**ЗАДАНИЕ:**
Перепишите без изменений участок приведенного ниже материала: от строки, содержащей «What do you see at coordinates (589, 1234)», до строки, содержащей «Wednesday (256, 635)», включая обе эти строки.

**ДОСТУПНЫЕ МАТЕРИАЛЫ:**
● ● ●
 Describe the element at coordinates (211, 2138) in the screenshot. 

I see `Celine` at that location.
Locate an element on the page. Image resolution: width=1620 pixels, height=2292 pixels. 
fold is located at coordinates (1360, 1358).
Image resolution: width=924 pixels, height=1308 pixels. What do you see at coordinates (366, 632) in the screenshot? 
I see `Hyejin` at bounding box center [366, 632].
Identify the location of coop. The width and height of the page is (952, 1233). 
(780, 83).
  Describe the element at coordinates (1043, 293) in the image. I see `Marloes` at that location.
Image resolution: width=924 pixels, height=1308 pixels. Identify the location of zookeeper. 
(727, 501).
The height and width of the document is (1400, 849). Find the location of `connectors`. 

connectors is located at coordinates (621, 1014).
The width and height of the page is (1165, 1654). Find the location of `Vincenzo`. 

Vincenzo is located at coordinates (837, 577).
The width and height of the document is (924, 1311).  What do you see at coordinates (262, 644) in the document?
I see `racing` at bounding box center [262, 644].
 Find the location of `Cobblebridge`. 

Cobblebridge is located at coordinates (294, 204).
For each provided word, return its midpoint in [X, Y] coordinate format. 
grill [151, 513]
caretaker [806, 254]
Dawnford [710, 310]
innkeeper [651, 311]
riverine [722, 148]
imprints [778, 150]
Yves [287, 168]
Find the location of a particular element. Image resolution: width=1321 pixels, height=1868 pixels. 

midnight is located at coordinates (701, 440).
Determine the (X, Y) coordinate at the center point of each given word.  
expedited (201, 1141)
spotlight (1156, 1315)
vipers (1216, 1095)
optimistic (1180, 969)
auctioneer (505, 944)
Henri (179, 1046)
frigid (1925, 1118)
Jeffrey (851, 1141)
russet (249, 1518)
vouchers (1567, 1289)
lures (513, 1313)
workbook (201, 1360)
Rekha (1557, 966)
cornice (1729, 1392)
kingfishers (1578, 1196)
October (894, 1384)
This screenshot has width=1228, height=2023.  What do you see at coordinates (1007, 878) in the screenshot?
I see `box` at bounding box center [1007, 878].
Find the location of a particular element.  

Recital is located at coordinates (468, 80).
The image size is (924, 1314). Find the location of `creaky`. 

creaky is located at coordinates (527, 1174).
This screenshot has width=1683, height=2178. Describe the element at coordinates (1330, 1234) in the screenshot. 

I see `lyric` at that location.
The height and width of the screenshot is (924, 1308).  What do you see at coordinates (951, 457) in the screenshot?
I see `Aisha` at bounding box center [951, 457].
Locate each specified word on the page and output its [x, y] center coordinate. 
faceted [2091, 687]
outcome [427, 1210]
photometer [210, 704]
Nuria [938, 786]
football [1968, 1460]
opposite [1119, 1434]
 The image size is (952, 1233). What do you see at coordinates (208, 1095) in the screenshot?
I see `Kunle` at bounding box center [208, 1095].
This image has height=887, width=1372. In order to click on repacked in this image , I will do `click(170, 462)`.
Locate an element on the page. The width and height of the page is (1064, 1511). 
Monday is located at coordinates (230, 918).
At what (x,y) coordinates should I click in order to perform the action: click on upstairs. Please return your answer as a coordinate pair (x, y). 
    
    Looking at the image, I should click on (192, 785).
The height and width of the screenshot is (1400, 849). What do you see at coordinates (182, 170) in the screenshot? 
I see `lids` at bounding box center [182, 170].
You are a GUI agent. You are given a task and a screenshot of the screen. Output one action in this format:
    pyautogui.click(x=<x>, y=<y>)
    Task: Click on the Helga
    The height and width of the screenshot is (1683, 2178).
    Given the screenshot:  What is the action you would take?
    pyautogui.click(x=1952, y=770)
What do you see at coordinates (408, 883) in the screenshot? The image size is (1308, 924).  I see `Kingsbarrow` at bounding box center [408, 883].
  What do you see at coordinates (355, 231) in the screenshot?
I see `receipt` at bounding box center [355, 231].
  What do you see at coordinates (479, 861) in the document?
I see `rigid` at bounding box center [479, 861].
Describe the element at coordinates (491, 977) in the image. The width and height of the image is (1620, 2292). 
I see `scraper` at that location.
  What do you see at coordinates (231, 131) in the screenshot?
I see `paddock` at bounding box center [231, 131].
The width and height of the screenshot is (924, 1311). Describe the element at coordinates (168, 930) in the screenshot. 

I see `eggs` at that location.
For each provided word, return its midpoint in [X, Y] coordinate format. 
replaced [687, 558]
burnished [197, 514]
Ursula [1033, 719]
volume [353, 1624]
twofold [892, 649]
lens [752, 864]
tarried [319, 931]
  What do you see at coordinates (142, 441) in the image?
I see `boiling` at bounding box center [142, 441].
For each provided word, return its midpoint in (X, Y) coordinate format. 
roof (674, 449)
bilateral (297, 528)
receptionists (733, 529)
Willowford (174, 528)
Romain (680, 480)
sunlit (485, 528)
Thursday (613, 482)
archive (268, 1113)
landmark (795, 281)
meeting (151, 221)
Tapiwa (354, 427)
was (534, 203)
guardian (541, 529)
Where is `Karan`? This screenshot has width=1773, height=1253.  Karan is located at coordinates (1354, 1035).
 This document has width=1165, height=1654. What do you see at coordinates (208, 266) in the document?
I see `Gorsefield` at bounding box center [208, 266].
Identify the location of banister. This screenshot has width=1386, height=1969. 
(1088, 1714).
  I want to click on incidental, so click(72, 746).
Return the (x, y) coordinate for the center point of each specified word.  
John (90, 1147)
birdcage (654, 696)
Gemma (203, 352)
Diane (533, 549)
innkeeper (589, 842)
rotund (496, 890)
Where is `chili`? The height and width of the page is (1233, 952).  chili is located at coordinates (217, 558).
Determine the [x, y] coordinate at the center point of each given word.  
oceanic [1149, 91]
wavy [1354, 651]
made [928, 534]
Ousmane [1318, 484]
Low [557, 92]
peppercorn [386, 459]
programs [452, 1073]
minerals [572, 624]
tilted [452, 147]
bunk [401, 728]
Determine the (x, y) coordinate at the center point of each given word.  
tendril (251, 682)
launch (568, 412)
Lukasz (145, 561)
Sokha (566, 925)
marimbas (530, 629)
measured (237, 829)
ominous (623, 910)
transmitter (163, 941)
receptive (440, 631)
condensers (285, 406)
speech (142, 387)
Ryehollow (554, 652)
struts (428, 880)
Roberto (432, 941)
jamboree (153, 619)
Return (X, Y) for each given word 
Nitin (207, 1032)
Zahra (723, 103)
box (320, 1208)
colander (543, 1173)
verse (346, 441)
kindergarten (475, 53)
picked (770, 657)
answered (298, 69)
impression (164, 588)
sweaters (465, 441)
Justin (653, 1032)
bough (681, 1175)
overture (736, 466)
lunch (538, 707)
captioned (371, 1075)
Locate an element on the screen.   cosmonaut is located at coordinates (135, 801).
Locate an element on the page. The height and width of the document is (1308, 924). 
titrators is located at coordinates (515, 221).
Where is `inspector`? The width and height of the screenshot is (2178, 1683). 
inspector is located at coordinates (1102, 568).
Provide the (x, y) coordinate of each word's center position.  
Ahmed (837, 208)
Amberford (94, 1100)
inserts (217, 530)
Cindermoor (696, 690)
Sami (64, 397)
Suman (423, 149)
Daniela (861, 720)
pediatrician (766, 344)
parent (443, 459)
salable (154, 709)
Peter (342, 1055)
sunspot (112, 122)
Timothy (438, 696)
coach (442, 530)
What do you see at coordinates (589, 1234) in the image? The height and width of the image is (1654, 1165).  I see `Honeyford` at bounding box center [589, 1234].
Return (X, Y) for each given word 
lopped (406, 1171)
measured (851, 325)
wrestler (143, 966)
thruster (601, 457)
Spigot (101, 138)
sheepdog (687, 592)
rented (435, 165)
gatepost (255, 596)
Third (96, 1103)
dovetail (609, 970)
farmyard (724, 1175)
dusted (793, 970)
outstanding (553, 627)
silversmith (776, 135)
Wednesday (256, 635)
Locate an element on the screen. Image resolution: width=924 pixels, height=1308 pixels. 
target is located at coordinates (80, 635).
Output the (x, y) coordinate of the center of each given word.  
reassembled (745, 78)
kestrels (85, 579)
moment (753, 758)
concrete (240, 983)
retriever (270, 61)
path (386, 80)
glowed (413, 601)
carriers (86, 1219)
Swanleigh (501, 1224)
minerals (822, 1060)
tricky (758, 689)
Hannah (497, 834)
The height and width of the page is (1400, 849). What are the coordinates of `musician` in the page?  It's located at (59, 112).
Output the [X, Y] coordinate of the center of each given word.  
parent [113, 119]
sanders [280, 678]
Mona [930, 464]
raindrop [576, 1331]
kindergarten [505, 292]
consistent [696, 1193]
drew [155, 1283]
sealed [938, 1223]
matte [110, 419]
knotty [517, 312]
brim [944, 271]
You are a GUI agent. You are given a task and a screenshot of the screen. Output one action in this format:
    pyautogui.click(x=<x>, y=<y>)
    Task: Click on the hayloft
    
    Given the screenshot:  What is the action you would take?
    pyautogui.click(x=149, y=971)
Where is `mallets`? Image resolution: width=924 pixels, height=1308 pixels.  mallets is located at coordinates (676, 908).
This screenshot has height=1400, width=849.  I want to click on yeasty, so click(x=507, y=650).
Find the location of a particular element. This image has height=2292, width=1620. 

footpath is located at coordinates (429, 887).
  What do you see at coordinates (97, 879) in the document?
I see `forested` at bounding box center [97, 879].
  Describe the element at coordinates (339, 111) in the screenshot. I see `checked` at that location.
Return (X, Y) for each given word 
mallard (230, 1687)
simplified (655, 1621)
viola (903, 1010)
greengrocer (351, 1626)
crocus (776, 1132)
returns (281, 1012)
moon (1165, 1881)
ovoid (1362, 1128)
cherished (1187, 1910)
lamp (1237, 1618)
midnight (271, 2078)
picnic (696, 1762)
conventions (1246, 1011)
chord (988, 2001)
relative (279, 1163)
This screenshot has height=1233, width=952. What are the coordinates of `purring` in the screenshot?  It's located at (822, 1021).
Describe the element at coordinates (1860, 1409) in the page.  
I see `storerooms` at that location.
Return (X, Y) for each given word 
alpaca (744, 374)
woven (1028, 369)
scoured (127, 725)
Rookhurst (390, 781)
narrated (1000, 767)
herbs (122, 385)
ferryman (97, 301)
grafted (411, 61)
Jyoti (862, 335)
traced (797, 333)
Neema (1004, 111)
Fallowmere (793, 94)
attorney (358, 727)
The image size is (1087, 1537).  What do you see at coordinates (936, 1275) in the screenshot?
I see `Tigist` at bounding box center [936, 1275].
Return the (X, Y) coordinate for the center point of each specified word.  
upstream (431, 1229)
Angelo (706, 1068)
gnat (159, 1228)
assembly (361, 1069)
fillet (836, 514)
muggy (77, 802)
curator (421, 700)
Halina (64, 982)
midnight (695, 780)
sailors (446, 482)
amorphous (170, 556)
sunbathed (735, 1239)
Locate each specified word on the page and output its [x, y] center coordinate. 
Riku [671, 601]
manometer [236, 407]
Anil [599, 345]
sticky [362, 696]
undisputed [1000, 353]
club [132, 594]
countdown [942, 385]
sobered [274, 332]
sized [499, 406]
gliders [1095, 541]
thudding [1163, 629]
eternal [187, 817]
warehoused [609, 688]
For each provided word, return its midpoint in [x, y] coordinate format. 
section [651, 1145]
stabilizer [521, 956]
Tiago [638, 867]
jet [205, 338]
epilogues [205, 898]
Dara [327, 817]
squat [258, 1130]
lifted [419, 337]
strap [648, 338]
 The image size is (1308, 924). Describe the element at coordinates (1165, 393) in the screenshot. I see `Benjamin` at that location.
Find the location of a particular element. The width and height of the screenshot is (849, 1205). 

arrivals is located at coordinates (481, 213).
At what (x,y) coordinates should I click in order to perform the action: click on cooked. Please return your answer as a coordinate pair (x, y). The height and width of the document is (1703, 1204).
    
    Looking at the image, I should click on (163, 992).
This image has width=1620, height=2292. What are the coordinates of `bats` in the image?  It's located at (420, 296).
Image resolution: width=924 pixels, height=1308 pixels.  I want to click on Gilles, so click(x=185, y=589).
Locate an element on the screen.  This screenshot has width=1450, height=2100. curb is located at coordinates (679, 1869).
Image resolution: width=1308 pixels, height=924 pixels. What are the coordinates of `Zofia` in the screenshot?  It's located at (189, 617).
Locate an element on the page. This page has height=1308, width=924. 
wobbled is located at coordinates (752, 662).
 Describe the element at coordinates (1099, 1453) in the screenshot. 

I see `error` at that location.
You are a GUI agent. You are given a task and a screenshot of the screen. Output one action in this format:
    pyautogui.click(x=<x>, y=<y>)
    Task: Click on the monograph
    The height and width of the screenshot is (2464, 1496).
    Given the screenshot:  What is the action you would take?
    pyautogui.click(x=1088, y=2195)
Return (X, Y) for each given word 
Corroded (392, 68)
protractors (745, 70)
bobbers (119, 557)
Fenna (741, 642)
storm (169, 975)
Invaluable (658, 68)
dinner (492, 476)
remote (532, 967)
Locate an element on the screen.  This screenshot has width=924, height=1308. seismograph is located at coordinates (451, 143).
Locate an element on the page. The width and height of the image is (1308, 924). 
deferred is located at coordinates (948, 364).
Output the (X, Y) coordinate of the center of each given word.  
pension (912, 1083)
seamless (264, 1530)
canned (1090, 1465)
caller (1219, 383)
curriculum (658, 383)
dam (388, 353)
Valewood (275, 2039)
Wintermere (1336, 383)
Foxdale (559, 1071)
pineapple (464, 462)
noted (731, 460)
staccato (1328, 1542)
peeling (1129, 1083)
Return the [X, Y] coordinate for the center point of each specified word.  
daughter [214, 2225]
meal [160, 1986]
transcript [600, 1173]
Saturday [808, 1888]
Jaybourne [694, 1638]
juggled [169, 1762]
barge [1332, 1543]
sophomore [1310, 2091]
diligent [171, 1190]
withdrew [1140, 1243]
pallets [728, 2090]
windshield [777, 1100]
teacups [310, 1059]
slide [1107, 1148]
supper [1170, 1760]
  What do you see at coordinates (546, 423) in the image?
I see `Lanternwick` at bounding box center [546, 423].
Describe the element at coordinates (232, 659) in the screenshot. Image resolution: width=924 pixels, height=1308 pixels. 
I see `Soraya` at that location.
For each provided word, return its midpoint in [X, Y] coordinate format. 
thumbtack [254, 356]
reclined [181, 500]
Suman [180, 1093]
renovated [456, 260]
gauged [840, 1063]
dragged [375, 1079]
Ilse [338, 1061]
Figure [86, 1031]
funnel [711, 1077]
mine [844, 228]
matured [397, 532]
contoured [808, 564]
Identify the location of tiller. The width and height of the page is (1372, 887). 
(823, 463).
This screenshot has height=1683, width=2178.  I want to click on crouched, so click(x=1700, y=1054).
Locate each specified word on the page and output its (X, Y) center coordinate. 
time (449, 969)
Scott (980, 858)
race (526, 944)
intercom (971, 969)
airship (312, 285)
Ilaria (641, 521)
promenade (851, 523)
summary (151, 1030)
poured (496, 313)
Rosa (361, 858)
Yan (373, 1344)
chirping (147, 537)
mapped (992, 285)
● ● ●
**РЕШЕНИЕ ЗАДАНИЯ:**
What do you see at coordinates (589, 1234) in the image? The height and width of the image is (1654, 1165).  I see `Honeyford` at bounding box center [589, 1234].
Return (X, Y) for each given word 
lopped (406, 1171)
measured (851, 325)
wrestler (143, 966)
thruster (601, 457)
Spigot (101, 138)
sheepdog (687, 592)
rented (435, 165)
gatepost (255, 596)
Third (96, 1103)
dovetail (609, 970)
farmyard (724, 1175)
dusted (793, 970)
outstanding (553, 627)
silversmith (776, 135)
Wednesday (256, 635)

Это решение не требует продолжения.